Stored items
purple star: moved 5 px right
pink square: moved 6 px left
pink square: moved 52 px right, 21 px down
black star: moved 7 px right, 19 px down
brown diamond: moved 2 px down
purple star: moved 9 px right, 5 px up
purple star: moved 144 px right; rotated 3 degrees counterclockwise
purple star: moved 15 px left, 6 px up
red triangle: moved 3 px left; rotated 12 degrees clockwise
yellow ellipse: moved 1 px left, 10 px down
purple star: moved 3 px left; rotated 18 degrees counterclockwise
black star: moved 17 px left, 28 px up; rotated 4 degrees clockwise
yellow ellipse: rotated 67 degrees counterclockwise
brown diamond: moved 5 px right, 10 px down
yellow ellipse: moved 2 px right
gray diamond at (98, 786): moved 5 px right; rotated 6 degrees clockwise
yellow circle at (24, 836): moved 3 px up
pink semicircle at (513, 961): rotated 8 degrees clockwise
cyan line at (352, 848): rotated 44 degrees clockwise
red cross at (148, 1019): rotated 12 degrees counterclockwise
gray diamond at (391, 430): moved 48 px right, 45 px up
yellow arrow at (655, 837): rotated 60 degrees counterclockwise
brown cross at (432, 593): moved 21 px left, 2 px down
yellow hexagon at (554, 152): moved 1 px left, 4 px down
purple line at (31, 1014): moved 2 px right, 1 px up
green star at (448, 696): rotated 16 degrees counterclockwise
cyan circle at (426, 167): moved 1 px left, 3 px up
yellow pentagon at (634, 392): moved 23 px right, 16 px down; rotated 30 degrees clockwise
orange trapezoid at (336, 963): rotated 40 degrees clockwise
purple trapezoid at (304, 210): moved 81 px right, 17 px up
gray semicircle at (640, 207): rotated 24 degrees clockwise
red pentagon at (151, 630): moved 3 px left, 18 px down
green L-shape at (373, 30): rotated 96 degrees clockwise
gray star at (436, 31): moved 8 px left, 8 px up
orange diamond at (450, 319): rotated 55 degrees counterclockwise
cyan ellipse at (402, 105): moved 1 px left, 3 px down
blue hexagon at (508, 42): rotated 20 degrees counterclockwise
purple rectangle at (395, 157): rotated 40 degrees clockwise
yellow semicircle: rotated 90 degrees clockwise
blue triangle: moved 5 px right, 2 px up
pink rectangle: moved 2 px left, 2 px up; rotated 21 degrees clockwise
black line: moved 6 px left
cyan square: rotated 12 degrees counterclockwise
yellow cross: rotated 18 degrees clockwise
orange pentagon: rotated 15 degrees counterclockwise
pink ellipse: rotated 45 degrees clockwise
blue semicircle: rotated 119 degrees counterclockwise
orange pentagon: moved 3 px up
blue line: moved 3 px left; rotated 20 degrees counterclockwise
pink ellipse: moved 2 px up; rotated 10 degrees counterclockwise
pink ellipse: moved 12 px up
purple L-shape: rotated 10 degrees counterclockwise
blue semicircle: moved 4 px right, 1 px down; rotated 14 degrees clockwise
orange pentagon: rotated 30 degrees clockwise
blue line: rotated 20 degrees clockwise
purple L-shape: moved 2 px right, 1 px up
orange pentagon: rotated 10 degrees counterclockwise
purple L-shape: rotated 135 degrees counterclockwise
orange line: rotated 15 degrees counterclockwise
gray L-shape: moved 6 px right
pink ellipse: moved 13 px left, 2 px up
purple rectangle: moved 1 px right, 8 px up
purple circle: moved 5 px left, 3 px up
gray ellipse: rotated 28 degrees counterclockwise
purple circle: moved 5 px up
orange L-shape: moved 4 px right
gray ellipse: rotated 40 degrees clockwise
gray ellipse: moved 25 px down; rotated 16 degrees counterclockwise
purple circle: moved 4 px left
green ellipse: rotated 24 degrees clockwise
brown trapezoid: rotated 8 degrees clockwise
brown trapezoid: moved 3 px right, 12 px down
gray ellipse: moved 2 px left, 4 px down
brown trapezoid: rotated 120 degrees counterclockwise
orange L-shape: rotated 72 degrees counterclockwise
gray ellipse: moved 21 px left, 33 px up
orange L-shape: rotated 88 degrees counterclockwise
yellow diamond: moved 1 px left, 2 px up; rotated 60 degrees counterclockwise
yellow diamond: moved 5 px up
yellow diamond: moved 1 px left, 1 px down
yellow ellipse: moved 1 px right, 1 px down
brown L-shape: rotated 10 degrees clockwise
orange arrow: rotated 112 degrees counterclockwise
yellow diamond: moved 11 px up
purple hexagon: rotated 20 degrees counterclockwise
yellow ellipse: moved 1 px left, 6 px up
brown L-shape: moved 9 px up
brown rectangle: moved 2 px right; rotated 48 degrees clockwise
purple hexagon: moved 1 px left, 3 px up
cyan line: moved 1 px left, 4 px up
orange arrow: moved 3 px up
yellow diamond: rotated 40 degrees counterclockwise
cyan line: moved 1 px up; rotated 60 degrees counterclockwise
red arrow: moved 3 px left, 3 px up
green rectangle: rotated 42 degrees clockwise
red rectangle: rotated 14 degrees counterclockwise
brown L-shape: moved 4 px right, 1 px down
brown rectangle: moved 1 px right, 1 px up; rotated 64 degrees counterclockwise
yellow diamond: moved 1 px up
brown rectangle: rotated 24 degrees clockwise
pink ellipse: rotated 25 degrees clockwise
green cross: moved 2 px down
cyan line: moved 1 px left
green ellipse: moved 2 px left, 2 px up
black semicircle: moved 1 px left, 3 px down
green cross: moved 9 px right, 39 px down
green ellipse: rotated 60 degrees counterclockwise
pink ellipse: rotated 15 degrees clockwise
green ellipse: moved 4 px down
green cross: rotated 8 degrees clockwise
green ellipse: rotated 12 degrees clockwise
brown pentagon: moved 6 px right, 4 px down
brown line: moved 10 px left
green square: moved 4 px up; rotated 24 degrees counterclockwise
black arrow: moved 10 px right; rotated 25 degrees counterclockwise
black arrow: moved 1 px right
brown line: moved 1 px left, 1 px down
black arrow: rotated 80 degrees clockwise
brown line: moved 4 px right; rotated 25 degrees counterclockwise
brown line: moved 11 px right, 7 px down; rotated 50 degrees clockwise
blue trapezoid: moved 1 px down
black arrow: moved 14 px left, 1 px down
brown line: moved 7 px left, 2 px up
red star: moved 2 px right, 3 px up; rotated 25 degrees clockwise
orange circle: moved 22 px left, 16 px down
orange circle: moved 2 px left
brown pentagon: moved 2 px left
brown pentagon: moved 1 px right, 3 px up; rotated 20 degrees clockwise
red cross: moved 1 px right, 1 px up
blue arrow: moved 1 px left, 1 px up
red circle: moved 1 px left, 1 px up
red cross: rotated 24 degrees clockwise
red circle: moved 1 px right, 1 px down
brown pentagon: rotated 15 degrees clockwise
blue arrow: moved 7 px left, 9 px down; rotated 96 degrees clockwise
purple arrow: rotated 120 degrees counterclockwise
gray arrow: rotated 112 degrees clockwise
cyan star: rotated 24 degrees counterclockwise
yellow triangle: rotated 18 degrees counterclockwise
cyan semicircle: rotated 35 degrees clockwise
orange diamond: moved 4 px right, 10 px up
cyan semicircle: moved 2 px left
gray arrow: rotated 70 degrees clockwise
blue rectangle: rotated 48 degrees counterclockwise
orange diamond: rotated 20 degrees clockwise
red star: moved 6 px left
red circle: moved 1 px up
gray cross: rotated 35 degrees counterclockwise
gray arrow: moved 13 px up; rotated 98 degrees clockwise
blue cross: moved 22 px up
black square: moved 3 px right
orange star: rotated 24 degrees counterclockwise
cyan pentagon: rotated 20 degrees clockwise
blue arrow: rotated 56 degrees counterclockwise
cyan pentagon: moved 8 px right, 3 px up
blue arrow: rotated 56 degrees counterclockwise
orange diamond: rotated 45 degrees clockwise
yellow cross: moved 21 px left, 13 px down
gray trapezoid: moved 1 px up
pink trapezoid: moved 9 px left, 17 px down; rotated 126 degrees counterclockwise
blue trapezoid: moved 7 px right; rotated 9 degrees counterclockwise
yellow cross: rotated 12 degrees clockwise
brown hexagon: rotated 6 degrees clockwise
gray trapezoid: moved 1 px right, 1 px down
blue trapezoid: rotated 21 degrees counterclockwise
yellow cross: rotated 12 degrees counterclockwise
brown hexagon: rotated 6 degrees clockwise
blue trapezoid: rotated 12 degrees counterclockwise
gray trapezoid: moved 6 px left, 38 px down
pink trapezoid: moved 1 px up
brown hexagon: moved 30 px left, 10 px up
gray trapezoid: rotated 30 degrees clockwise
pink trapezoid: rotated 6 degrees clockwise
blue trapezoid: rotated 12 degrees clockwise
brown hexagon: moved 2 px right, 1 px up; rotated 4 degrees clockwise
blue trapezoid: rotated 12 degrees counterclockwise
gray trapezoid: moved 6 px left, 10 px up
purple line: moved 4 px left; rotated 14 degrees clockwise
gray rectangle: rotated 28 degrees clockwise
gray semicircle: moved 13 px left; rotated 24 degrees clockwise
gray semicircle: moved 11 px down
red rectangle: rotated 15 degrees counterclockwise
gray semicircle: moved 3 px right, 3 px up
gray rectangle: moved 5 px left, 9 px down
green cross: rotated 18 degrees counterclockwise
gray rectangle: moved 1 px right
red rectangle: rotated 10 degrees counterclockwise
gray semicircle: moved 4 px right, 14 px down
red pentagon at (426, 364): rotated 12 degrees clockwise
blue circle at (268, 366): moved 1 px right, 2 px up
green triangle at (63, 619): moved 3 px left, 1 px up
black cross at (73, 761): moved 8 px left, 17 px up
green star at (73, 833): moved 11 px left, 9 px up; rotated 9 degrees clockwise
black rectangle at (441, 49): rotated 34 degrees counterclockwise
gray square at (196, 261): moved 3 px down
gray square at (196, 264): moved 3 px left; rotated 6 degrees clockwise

Exercise directions:
Reproduce the material from its start through the line containing "purple star: moved 144", including that line.

Answer to this problem:
purple star: moved 5 px right
pink square: moved 6 px left
pink square: moved 52 px right, 21 px down
black star: moved 7 px right, 19 px down
brown diamond: moved 2 px down
purple star: moved 9 px right, 5 px up
purple star: moved 144 px right; rotated 3 degrees counterclockwise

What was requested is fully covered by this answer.